Starting at the line that contains "blue rocket: 3 -> 2", write out every line to the end of the records below exactly, and leave out the pictures.
*** Opening Data extracts ***
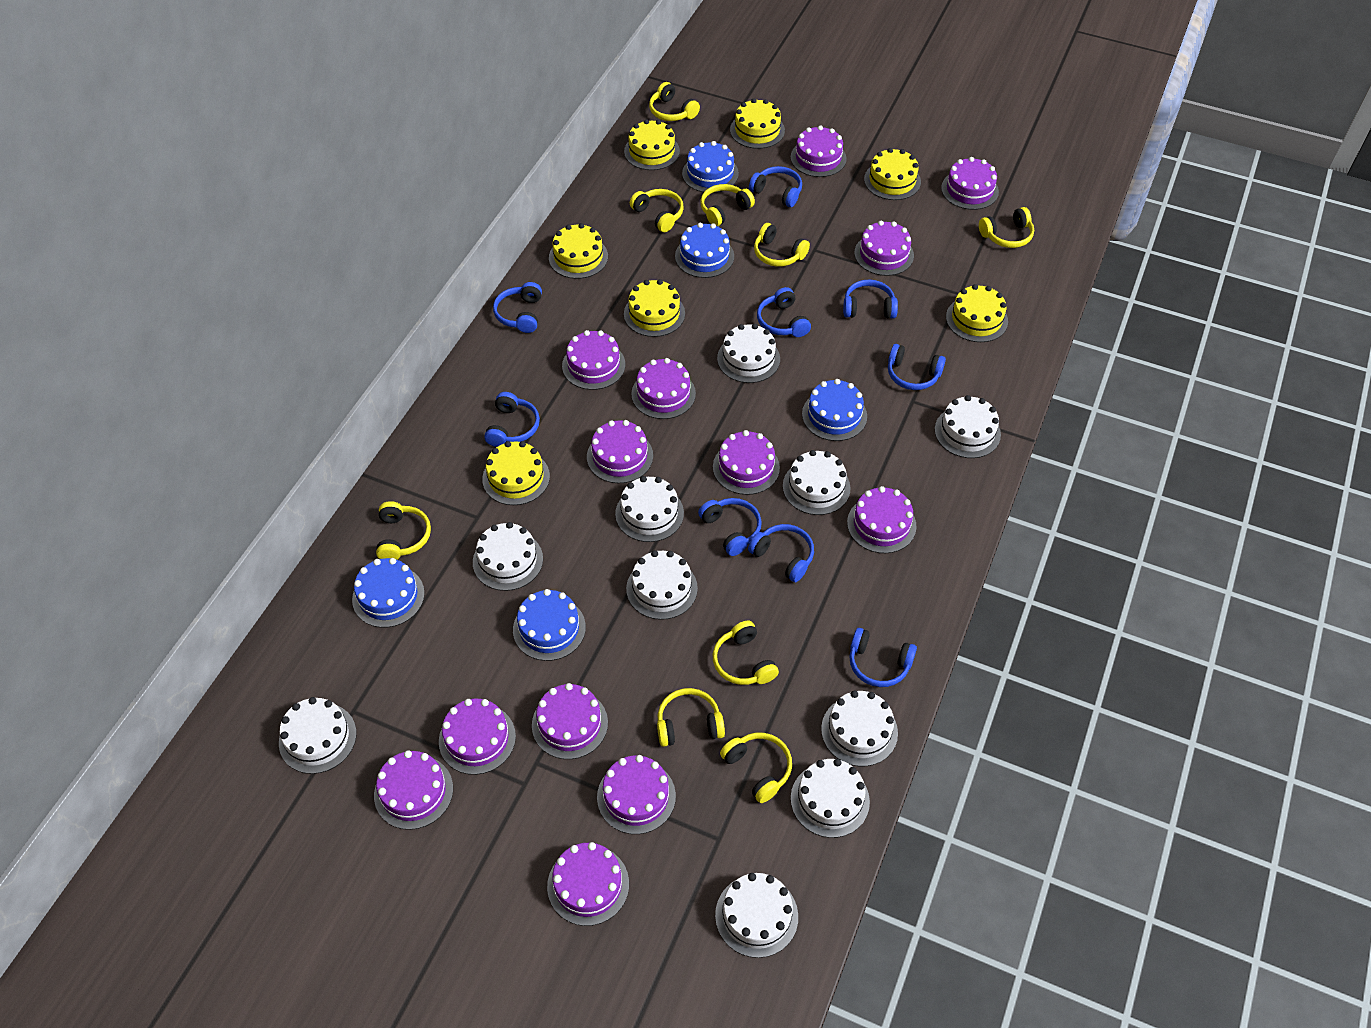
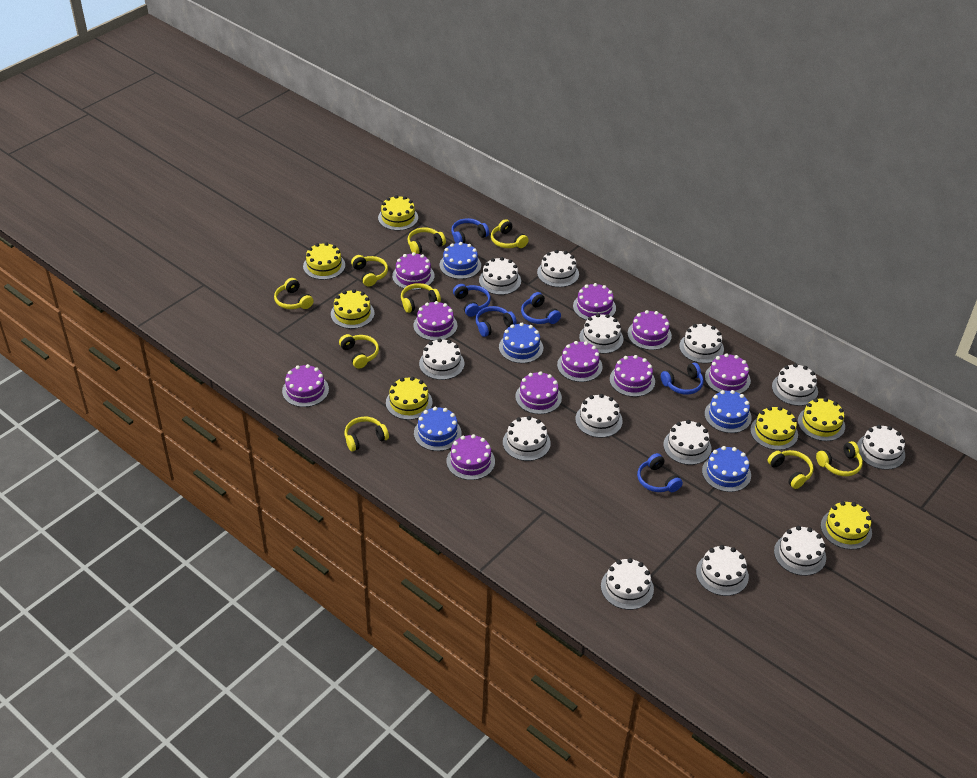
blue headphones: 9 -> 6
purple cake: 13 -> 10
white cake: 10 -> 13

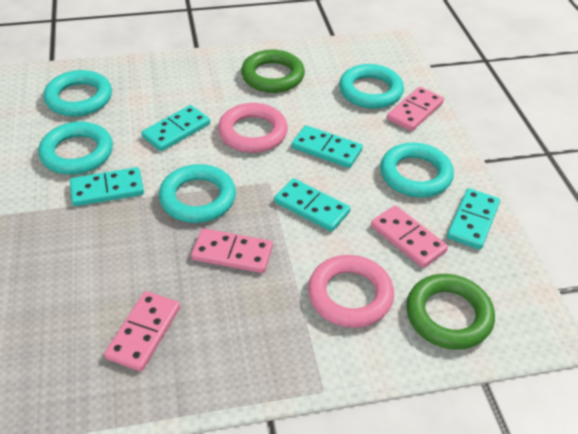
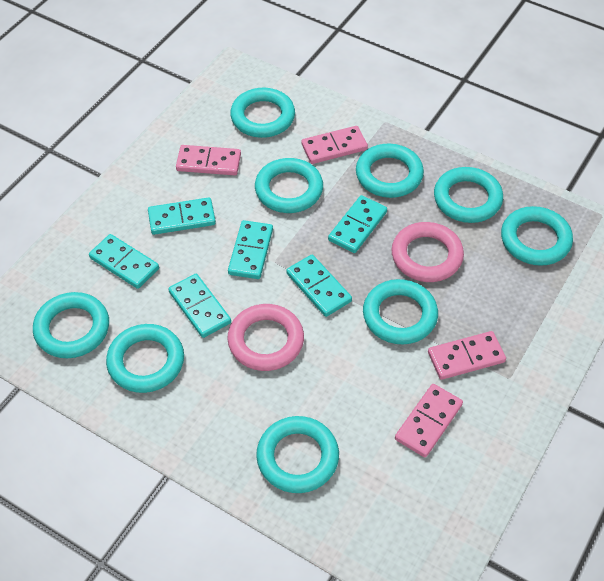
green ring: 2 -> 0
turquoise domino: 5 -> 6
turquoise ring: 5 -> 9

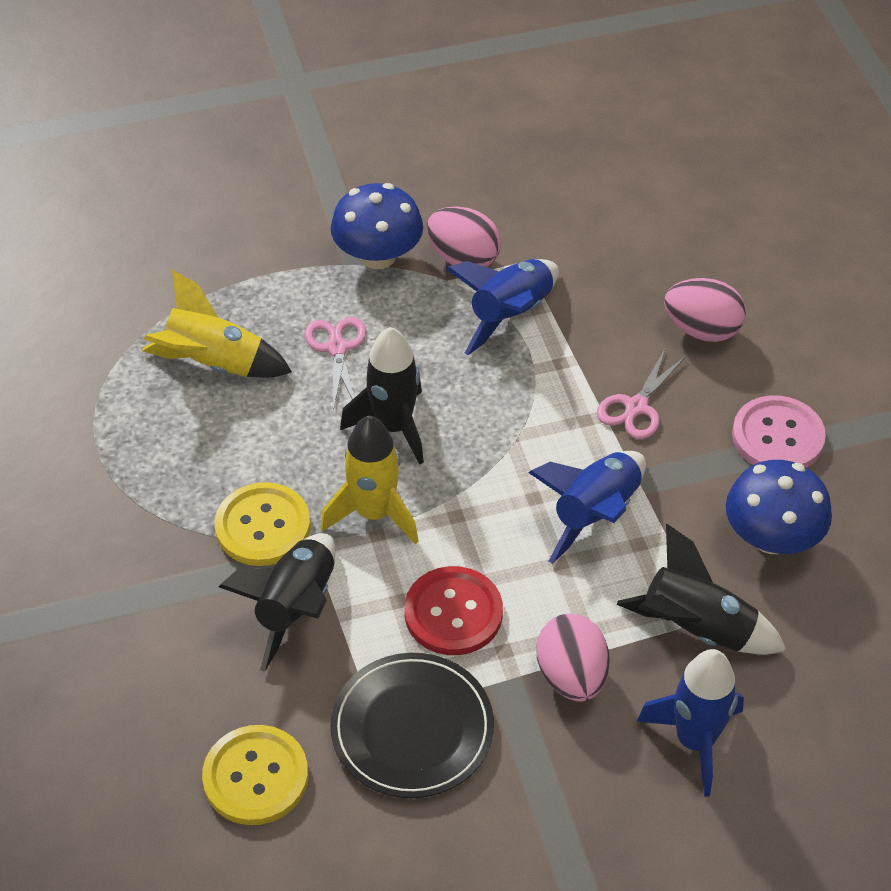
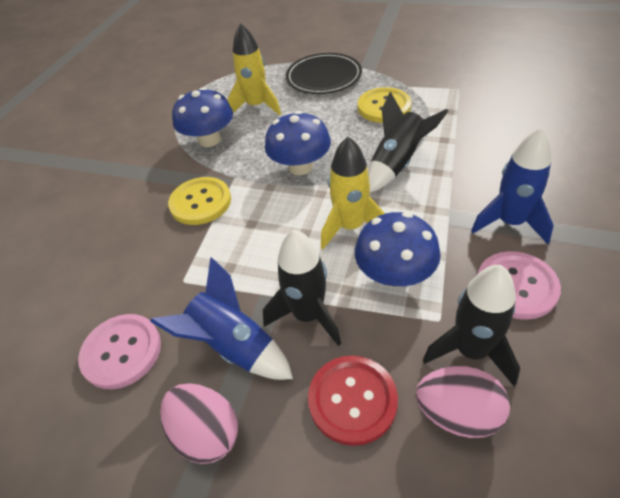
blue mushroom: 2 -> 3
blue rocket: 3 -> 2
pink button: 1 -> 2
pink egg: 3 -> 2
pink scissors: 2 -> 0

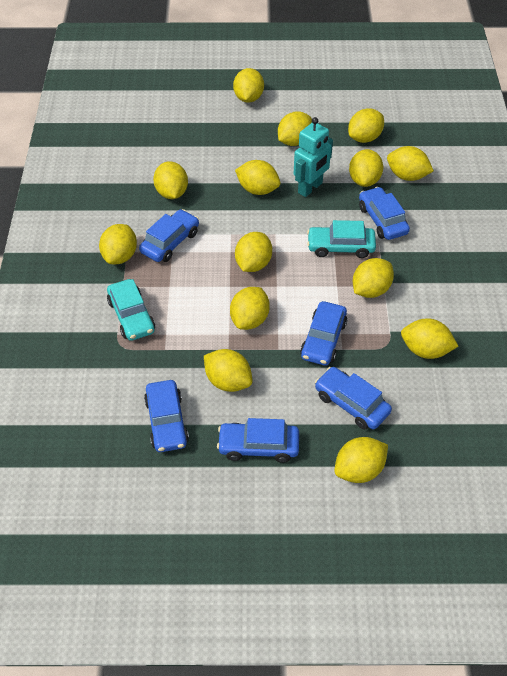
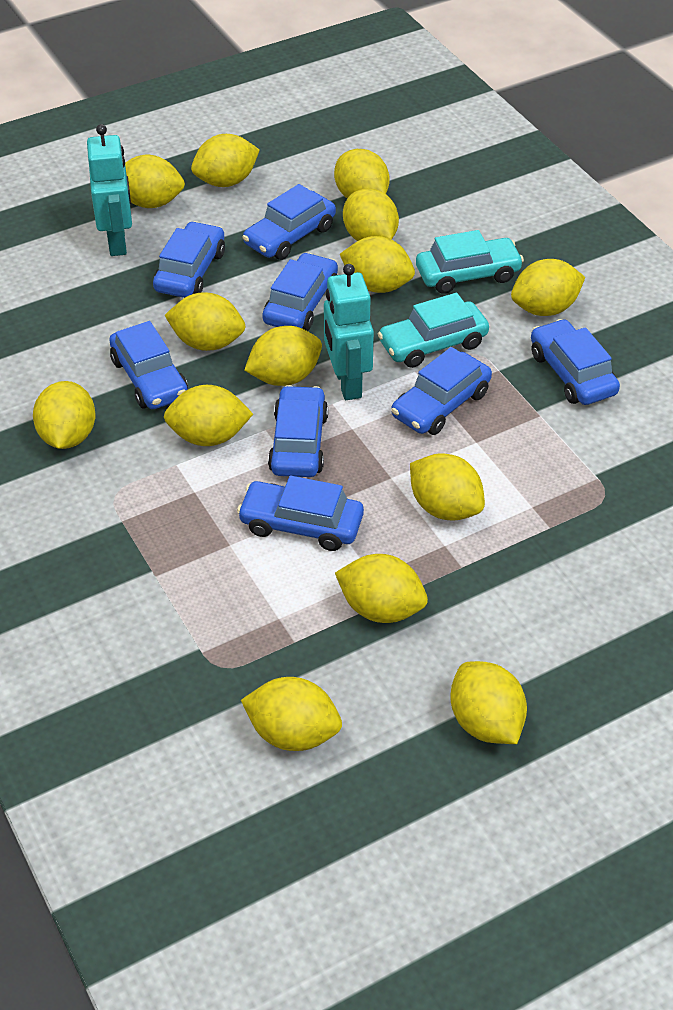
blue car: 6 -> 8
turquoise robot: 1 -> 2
*** Closing Data extracts ***
Task response:
blue rocket: 3 -> 2
pink button: 1 -> 2
pink egg: 3 -> 2
pink scissors: 2 -> 0

blue car: 6 -> 8
turquoise robot: 1 -> 2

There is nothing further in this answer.